◆ Extracted data
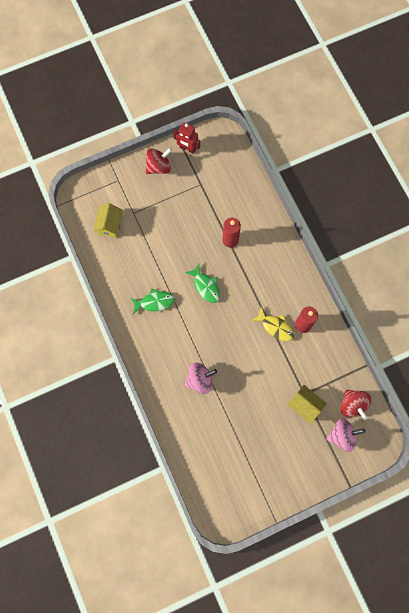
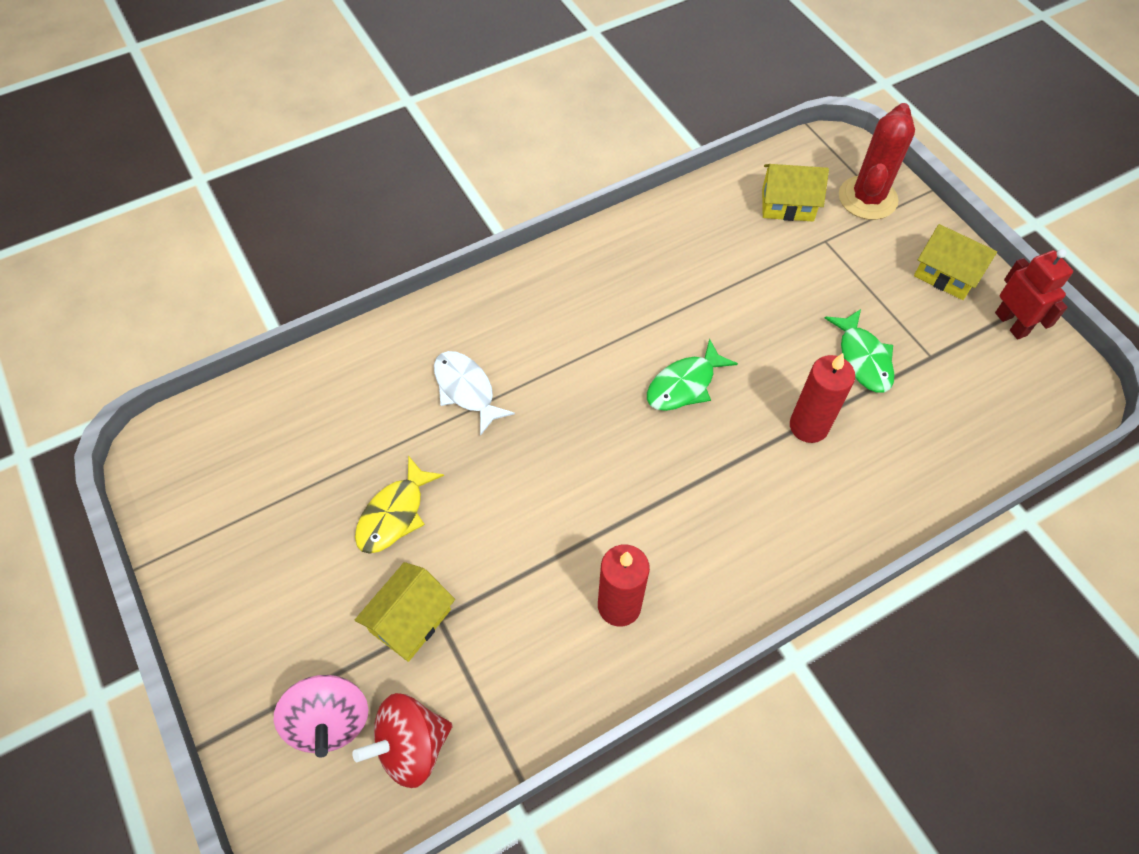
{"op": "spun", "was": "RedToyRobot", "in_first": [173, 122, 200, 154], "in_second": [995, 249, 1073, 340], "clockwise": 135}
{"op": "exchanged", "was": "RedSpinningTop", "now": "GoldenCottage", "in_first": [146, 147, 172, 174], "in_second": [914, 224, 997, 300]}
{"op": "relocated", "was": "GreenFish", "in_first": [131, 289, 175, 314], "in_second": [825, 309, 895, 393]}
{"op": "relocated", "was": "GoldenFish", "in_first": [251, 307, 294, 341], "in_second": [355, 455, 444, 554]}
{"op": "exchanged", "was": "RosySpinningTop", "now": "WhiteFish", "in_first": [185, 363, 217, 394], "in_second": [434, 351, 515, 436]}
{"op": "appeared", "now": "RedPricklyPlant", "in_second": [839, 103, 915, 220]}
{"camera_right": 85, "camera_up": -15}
* * *
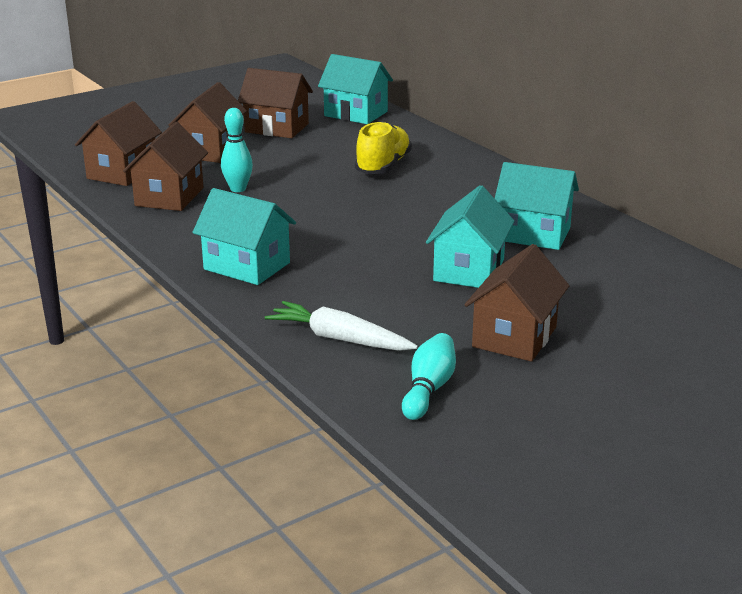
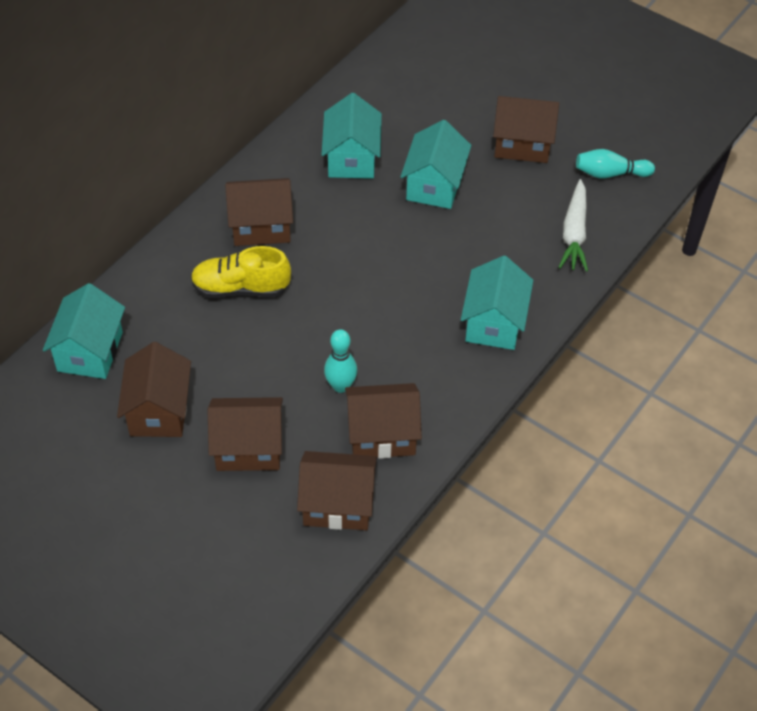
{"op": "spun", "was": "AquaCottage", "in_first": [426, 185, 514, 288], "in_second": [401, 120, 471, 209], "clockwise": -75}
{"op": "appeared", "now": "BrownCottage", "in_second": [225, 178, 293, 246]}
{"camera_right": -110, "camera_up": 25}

◆ Work required
Count lines, not occurrences: report how many lines in the entries above include the word "clockwise", as a number alone.

◆ Final answer
2